PROBLEM REQUIREMENTS: In the listing below, start your output at the line with "camera: 10 degrees left, 15 degrees up" and end it after the line with "(673, 295) = (314, 261): red", copying every line exactly.

THE RECORDS:
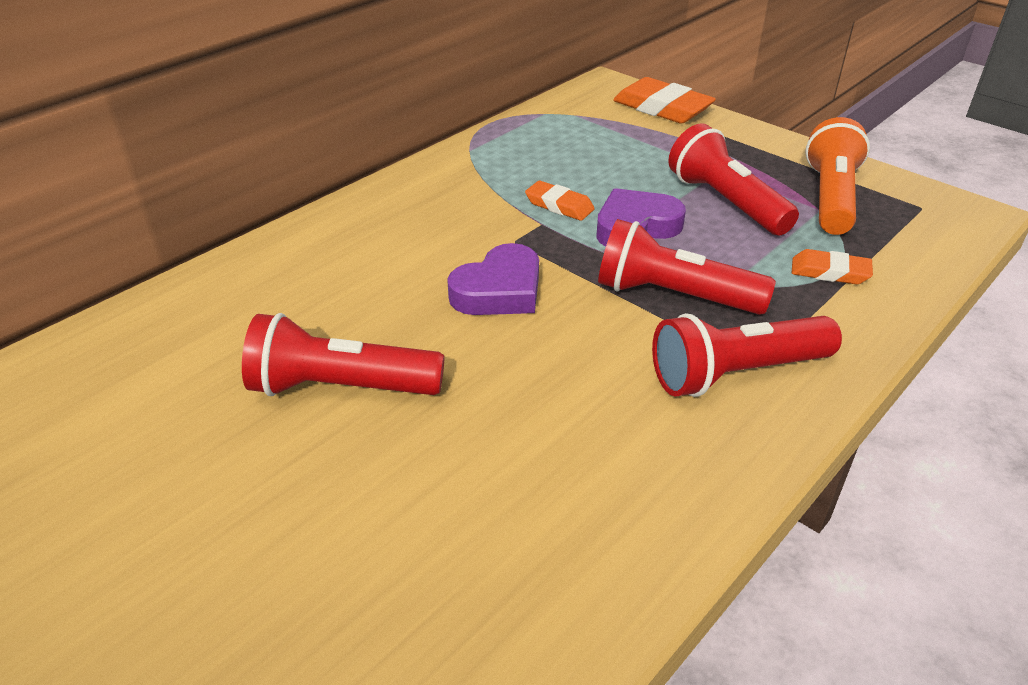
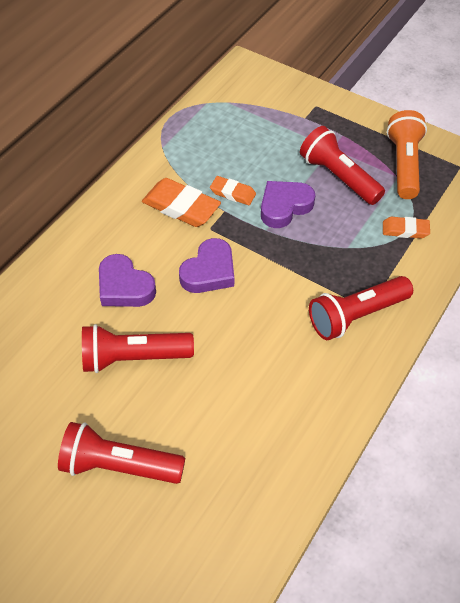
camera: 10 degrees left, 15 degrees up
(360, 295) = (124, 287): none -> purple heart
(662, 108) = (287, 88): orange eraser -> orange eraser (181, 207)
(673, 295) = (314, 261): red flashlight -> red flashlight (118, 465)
* * *
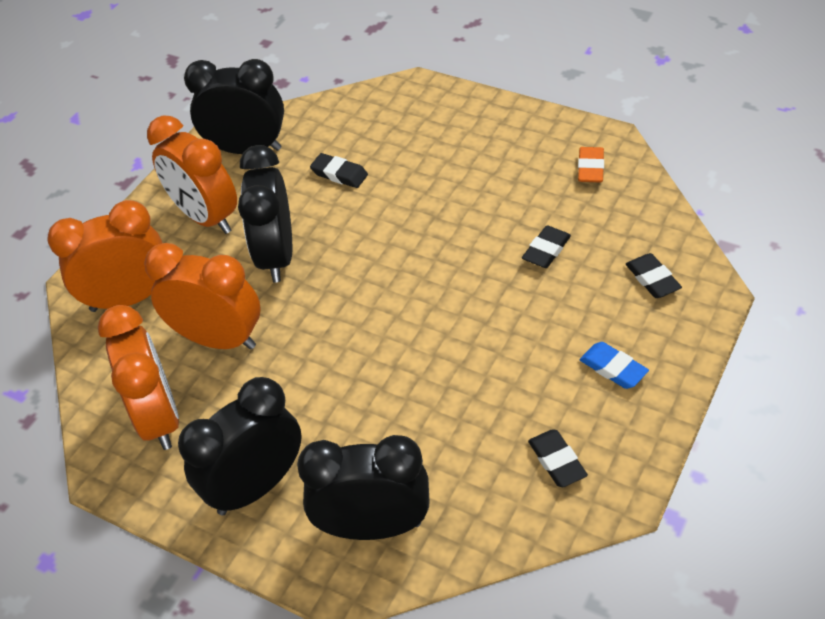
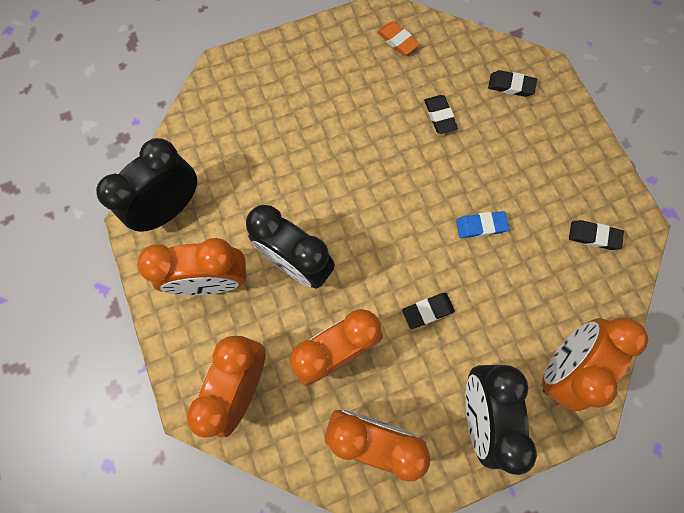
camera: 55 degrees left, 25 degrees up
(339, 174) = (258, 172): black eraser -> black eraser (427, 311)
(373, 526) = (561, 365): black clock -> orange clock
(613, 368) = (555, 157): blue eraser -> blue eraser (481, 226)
...
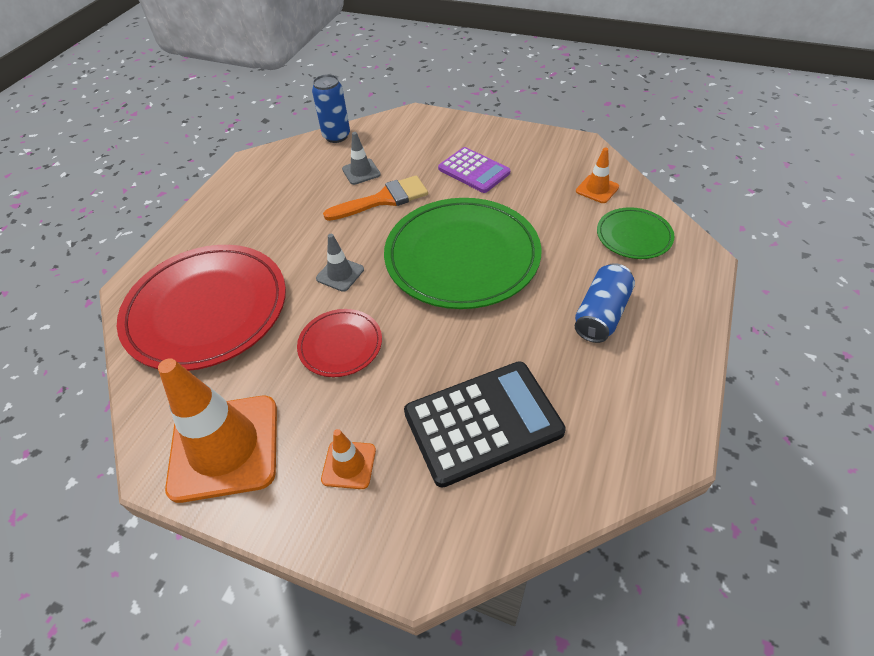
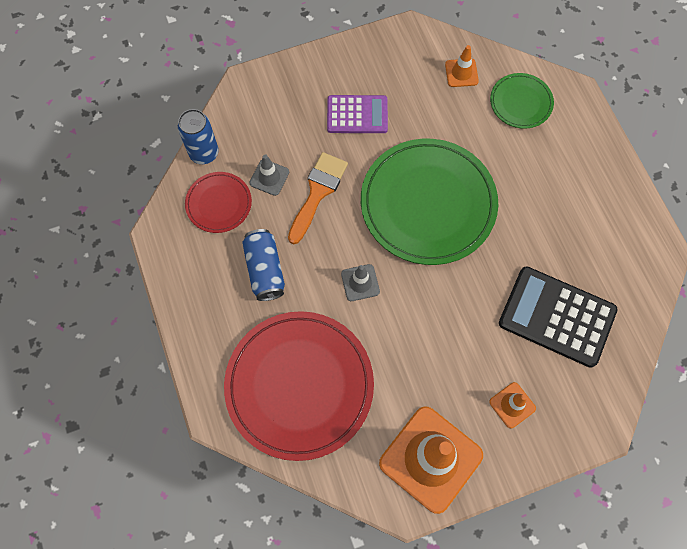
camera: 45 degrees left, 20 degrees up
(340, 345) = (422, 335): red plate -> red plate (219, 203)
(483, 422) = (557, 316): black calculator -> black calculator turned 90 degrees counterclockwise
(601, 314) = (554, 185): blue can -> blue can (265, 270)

OUTPUT:
camera: 10 degrees left, 15 degrees up
(360, 295) = (124, 287): none -> purple heart
(662, 108) = (287, 88): orange eraser -> orange eraser (181, 207)
(673, 295) = (314, 261): red flashlight -> red flashlight (118, 465)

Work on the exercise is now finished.